• [Problem to solve]:
Among the records below, find each line bearing the word "pink" and copy it.

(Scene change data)
Content starts
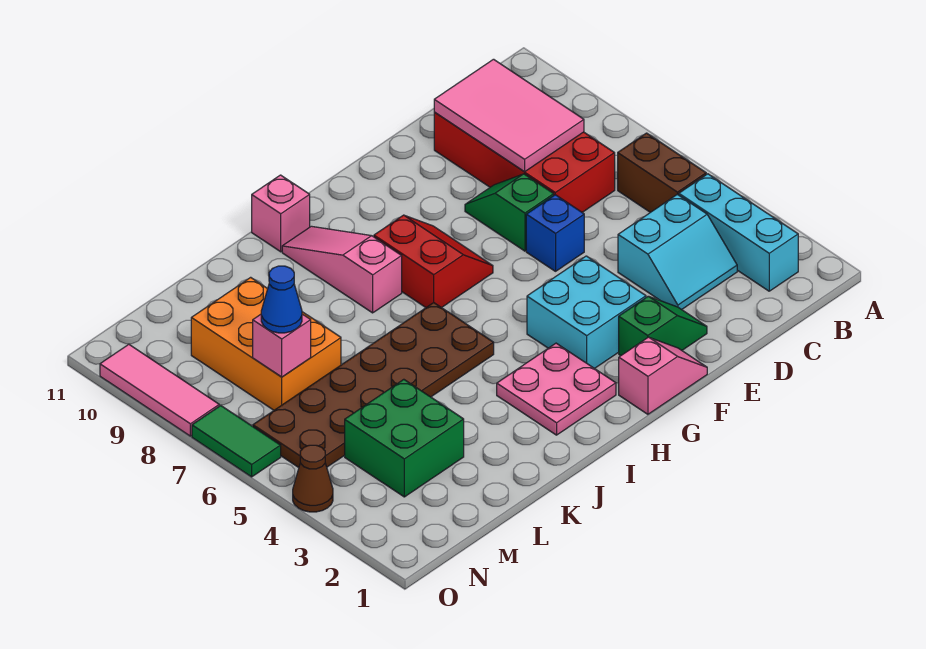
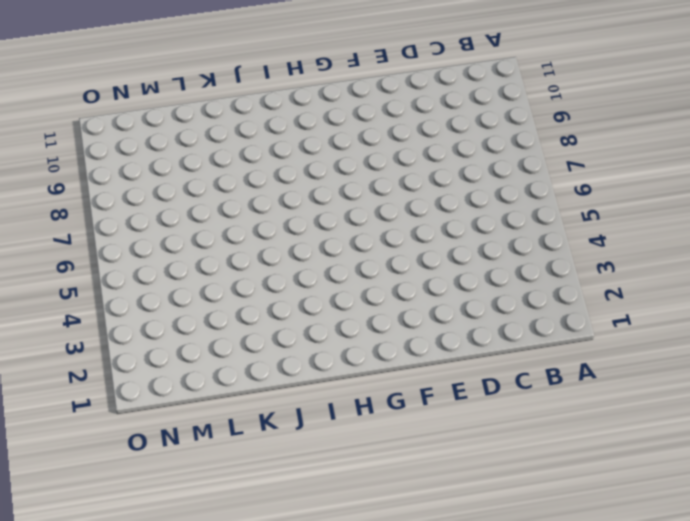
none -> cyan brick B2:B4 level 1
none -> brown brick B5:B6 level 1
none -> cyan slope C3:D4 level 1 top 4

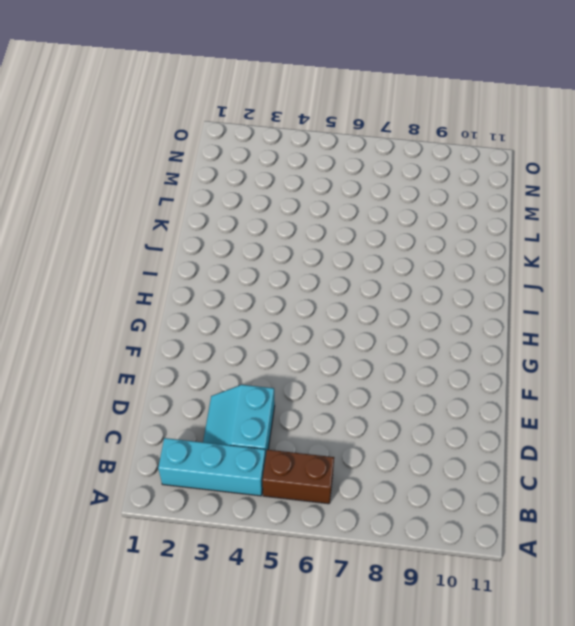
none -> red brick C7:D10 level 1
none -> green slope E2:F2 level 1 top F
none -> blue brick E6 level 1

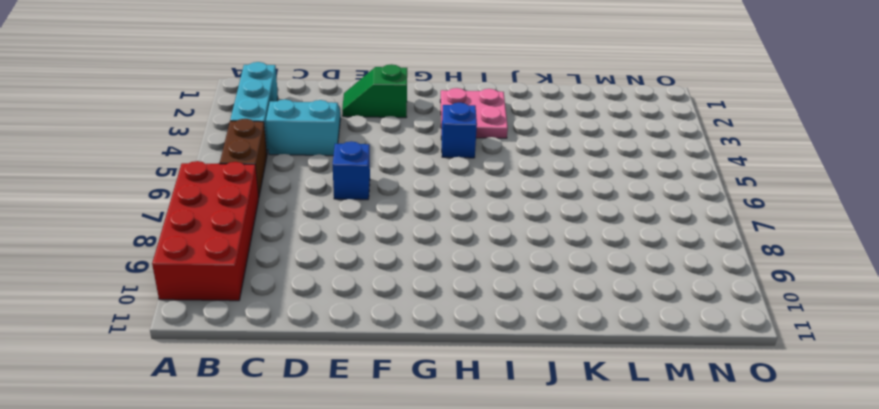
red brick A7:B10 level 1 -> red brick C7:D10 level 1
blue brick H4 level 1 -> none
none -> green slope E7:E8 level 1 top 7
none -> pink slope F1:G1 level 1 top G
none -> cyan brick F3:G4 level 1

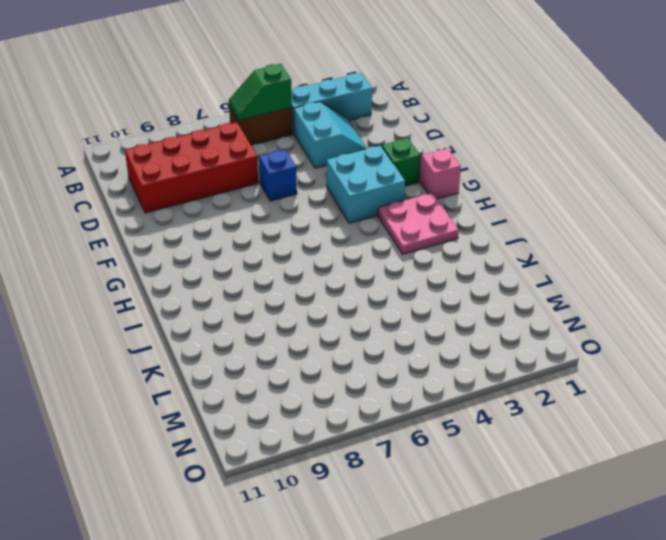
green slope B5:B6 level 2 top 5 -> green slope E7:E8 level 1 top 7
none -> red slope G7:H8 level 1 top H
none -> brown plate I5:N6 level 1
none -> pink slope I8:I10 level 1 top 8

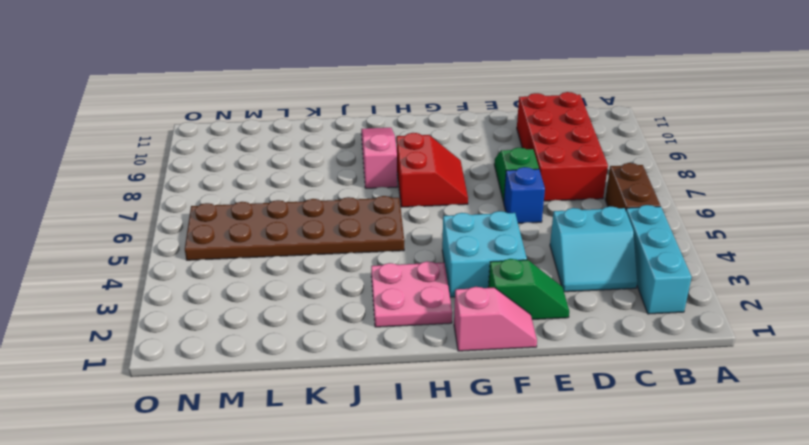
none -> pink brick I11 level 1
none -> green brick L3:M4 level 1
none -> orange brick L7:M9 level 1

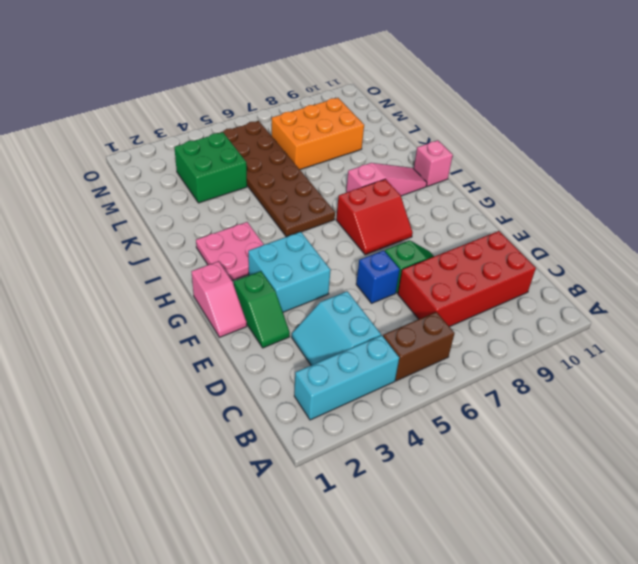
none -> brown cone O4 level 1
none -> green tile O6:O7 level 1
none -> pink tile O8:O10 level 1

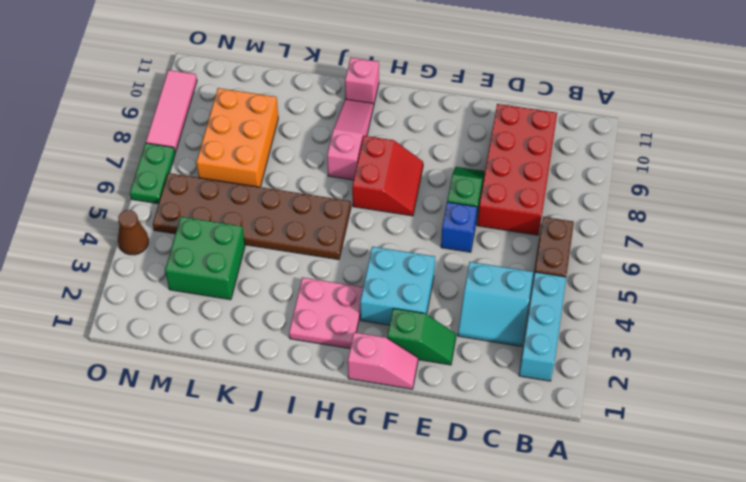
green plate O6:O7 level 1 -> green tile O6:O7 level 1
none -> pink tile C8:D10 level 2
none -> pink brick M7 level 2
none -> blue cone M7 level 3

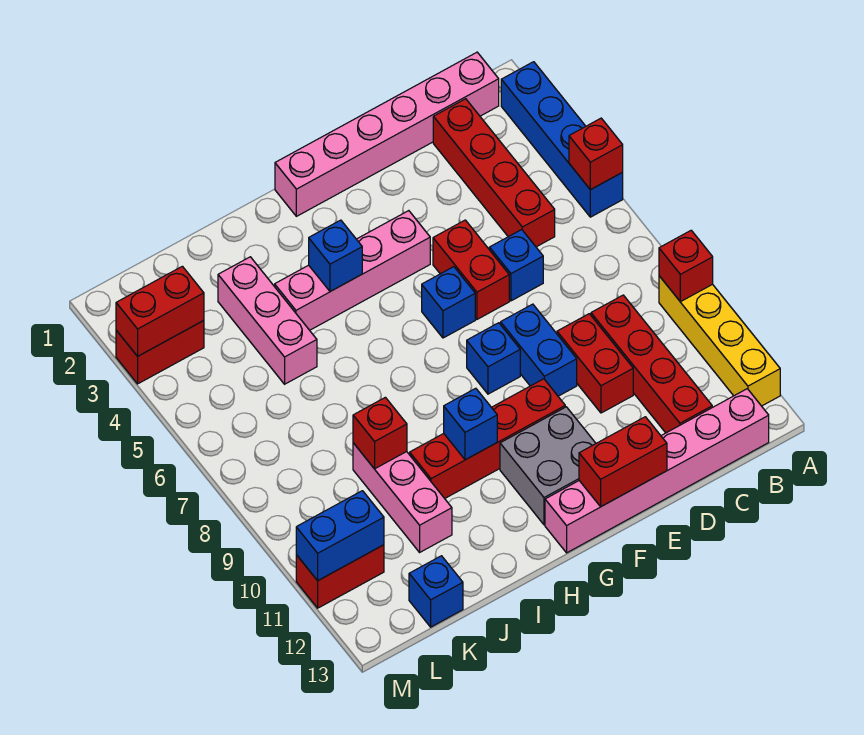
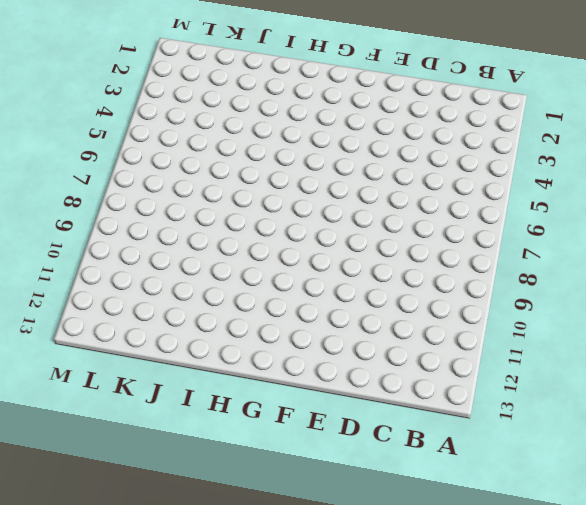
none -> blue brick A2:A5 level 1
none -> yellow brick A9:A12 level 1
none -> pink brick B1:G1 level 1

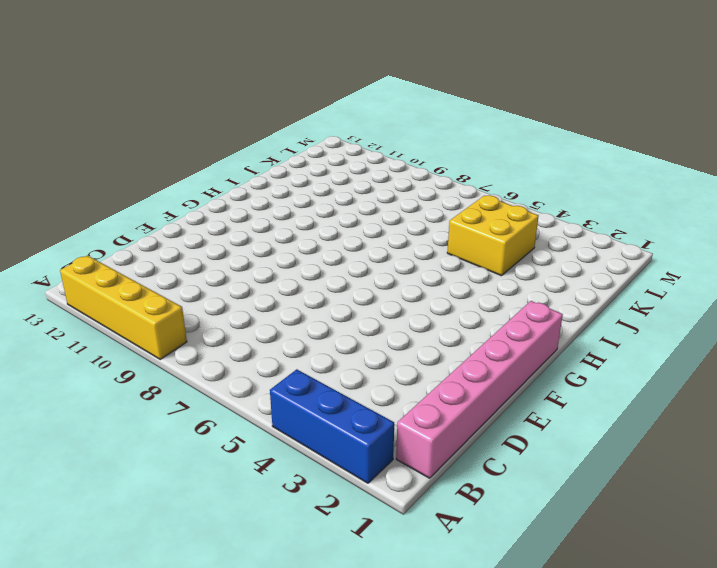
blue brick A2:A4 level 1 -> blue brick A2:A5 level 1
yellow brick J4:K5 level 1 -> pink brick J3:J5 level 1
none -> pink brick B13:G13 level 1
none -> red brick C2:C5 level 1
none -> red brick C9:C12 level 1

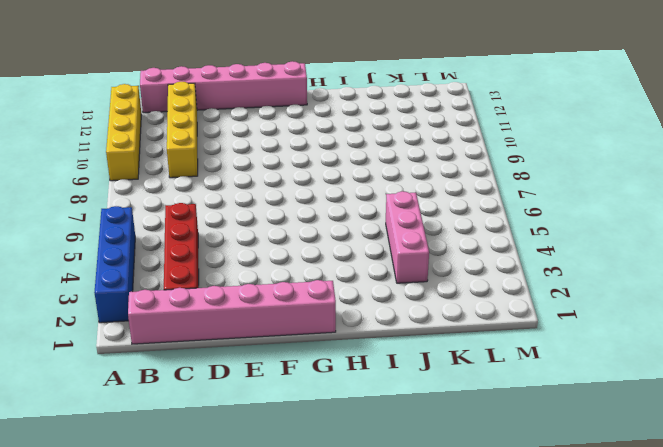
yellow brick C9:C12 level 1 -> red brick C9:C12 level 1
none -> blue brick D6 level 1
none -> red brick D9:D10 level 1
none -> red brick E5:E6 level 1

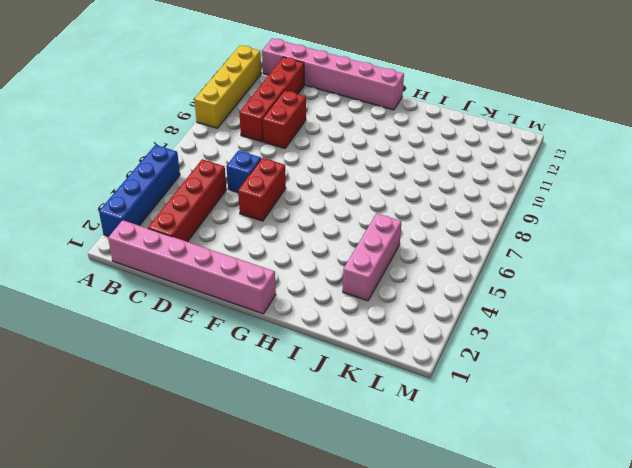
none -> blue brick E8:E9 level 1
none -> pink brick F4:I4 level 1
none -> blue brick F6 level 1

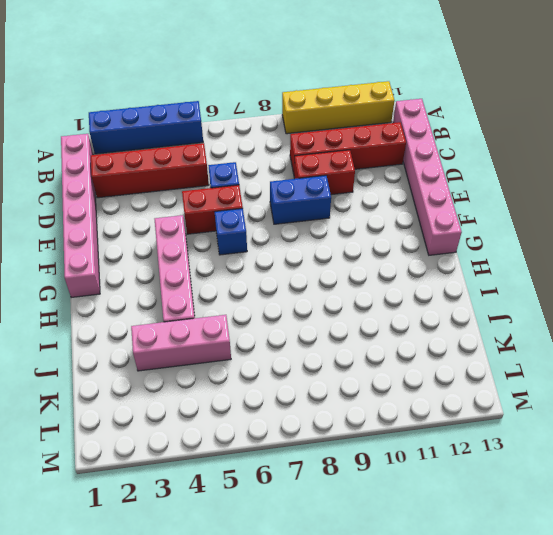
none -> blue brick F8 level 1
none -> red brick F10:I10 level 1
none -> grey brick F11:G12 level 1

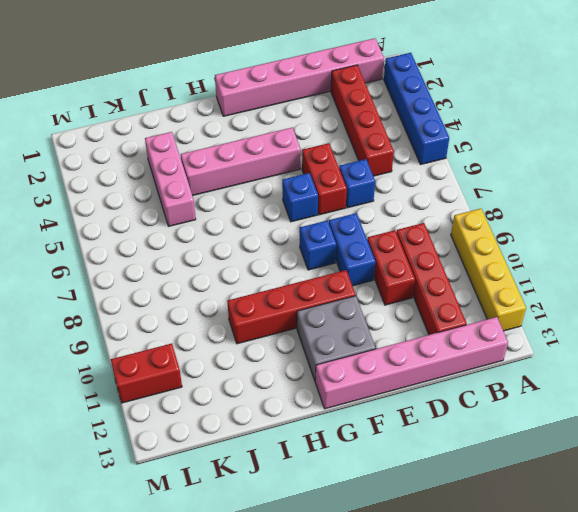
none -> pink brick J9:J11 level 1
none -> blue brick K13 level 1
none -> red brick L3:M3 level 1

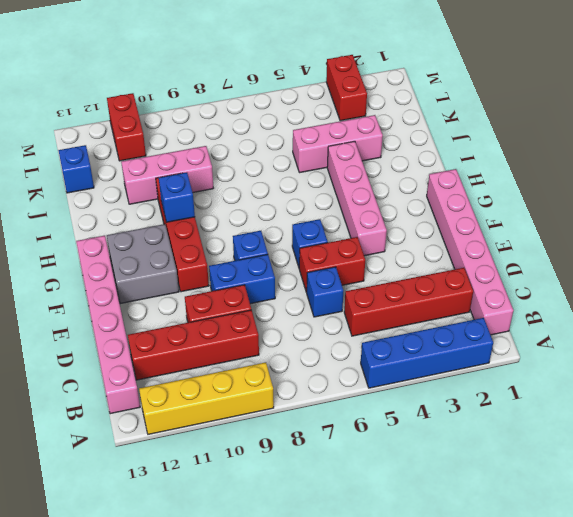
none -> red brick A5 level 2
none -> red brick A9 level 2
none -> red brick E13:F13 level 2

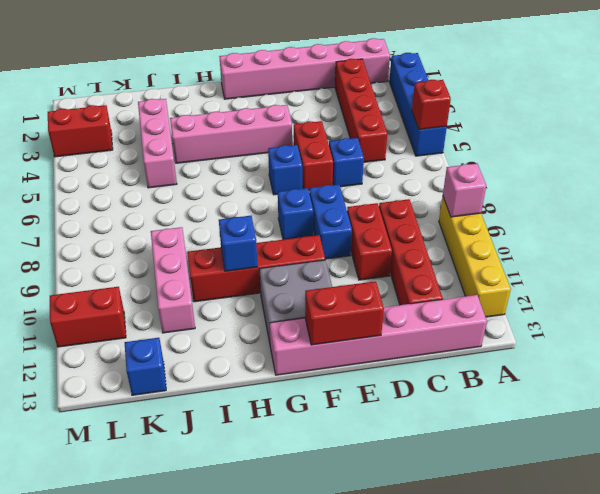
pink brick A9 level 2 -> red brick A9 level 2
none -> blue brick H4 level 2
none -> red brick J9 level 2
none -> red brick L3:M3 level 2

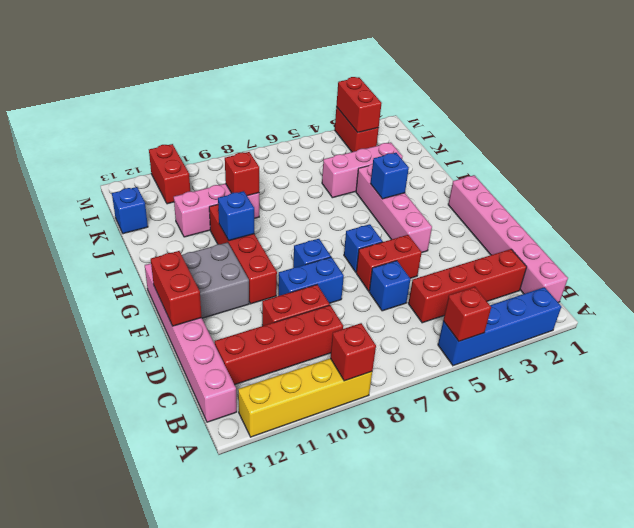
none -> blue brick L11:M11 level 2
Content ends
• [Answer to this task]:
none -> pink slope F1:G1 level 1 top G
none -> pink slope I8:I10 level 1 top 8
none -> pink brick I11 level 1
none -> pink tile O8:O10 level 1
none -> pink tile C8:D10 level 2
none -> pink brick M7 level 2
none -> pink brick B1:G1 level 1
yellow brick J4:K5 level 1 -> pink brick J3:J5 level 1
none -> pink brick B13:G13 level 1
none -> pink brick F4:I4 level 1
none -> pink brick J9:J11 level 1
pink brick A9 level 2 -> red brick A9 level 2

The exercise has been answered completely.